(Before and after images)

--- START ---

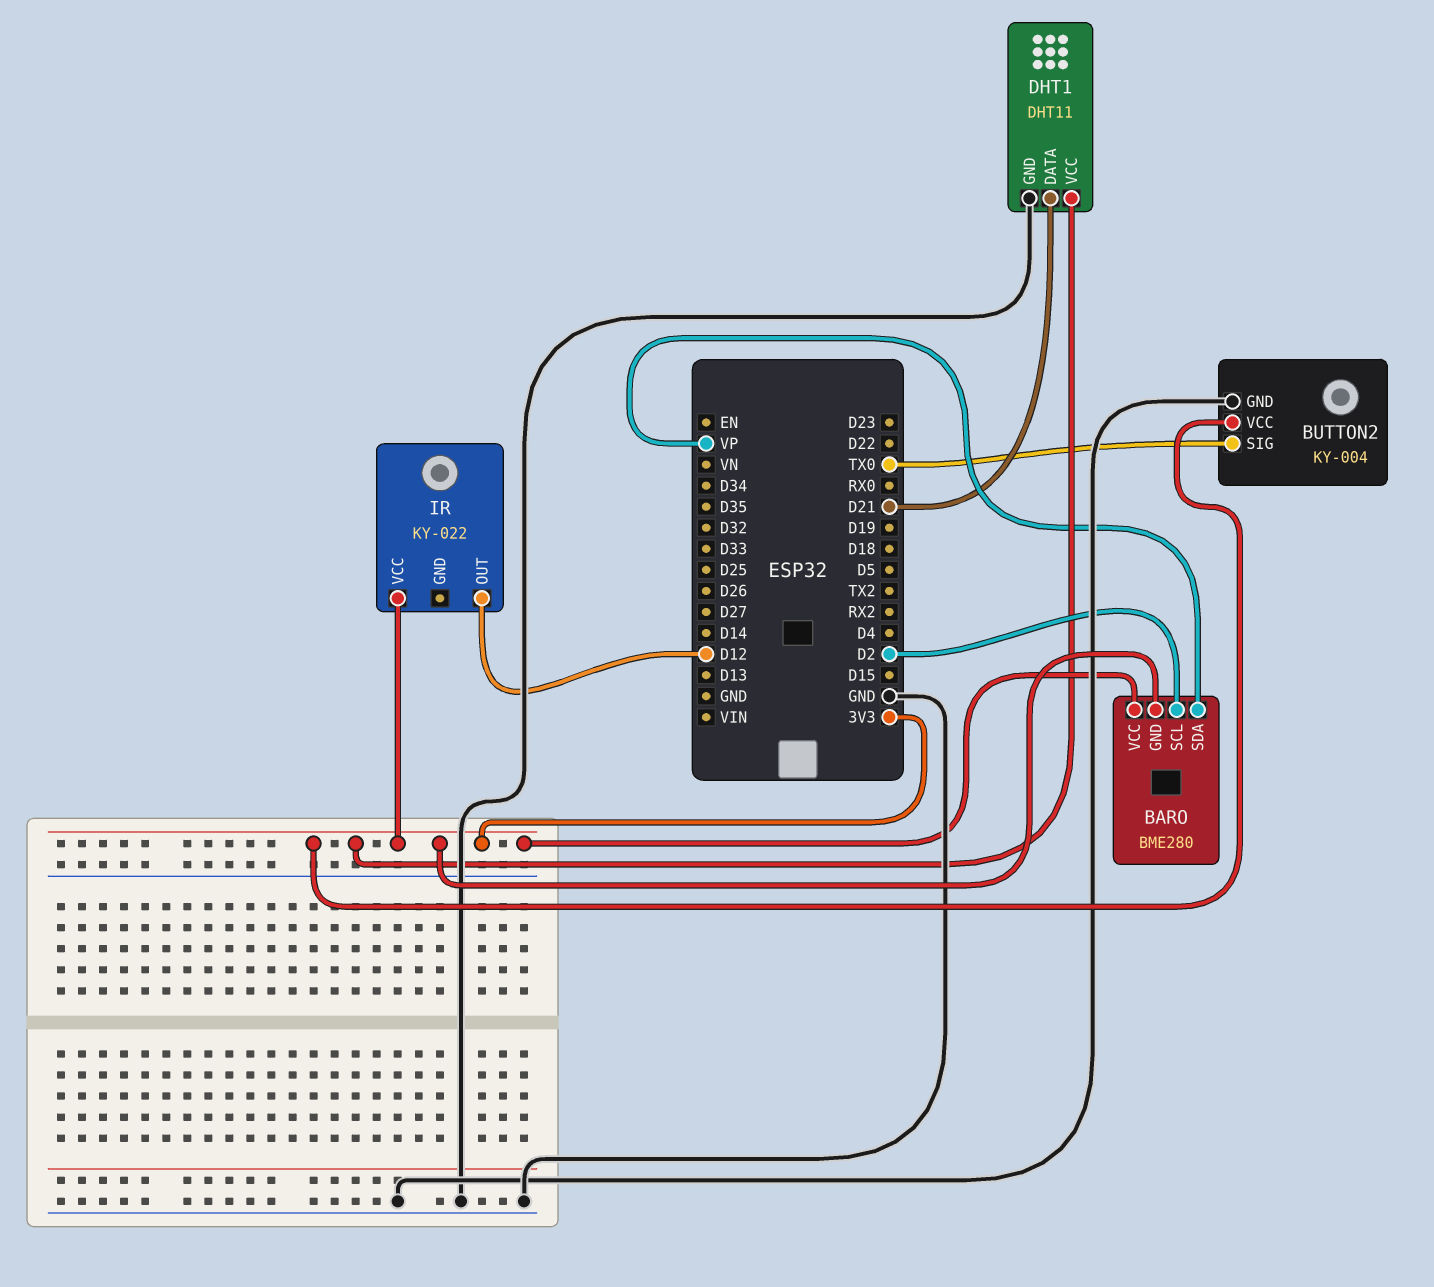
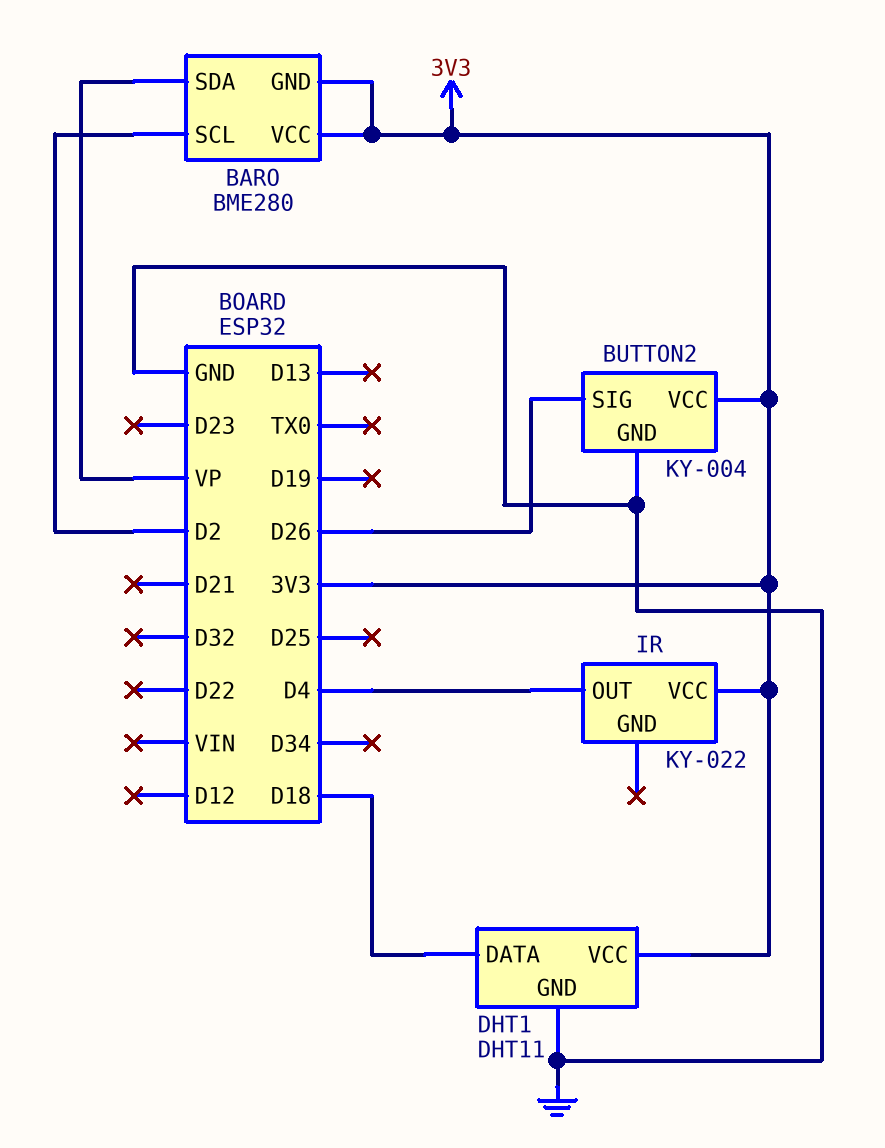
BUTTON2 pin SIG: TX0 -> D26
DHT1 pin DATA: D21 -> D18
IR pin OUT: D12 -> D4

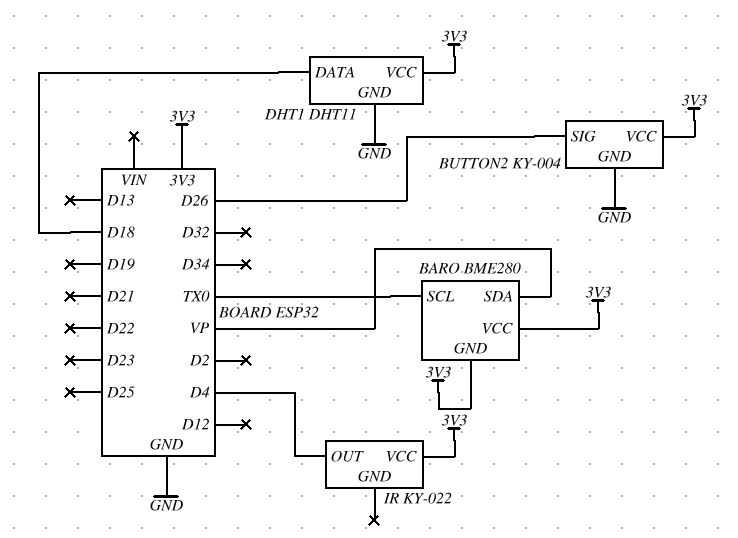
BARO pin SCL: D2 -> TX0

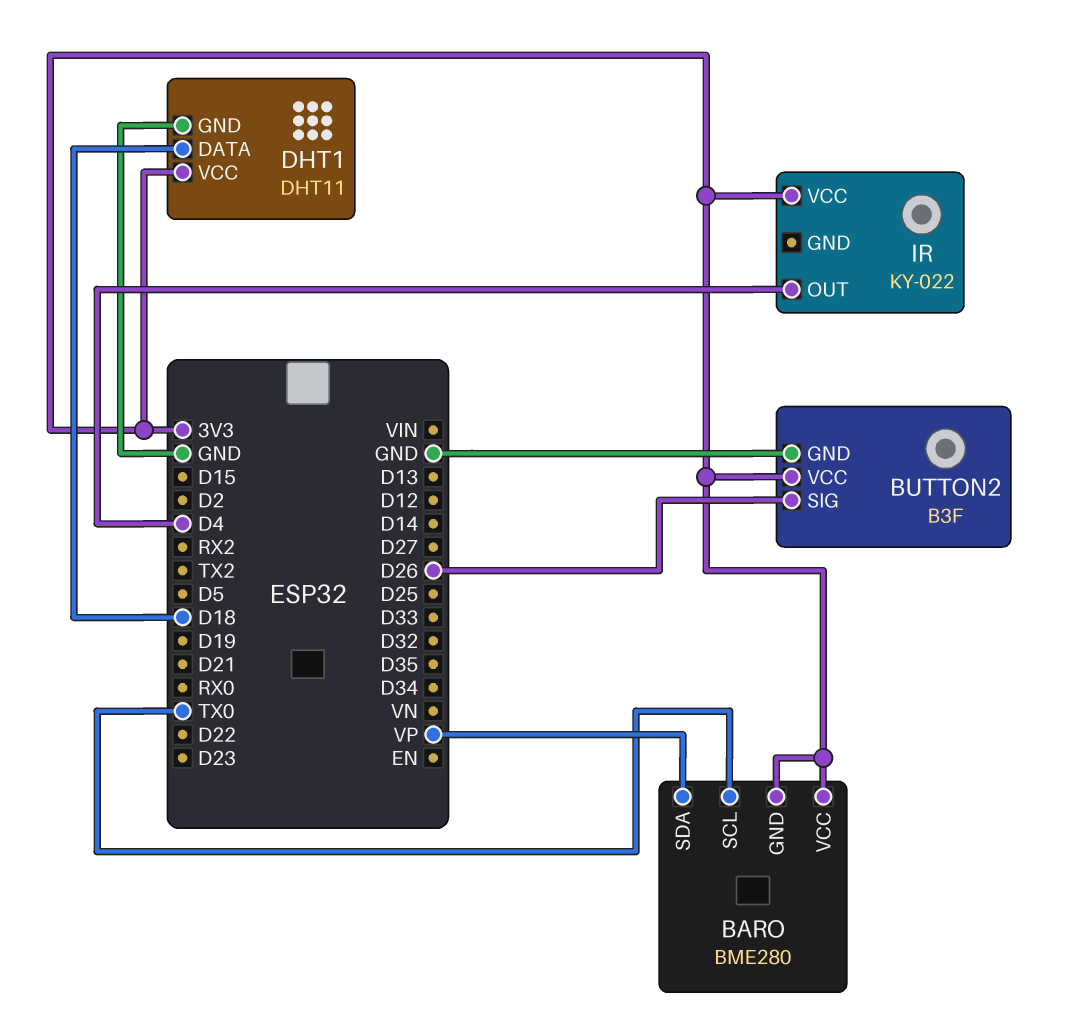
BUTTON2: KY-004 -> B3F

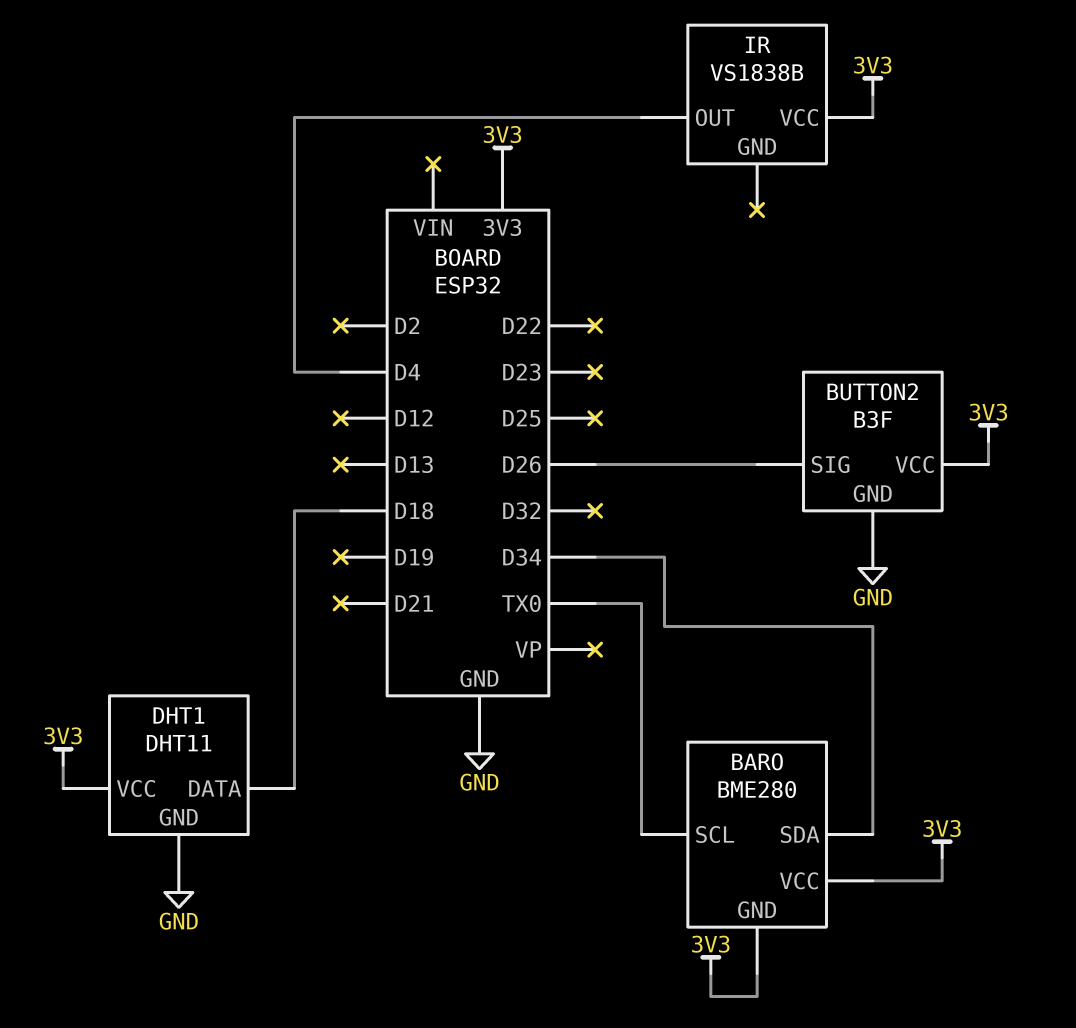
BARO pin SDA: VP -> D34
IR: KY-022 -> VS1838B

--- END ---

#### WHAT IS EXPECTED:
Which lines of the records above contain the word "BARO"? Report each one in full.

#### TASK RESPONSE:
BARO pin SCL: D2 -> TX0
BARO pin SDA: VP -> D34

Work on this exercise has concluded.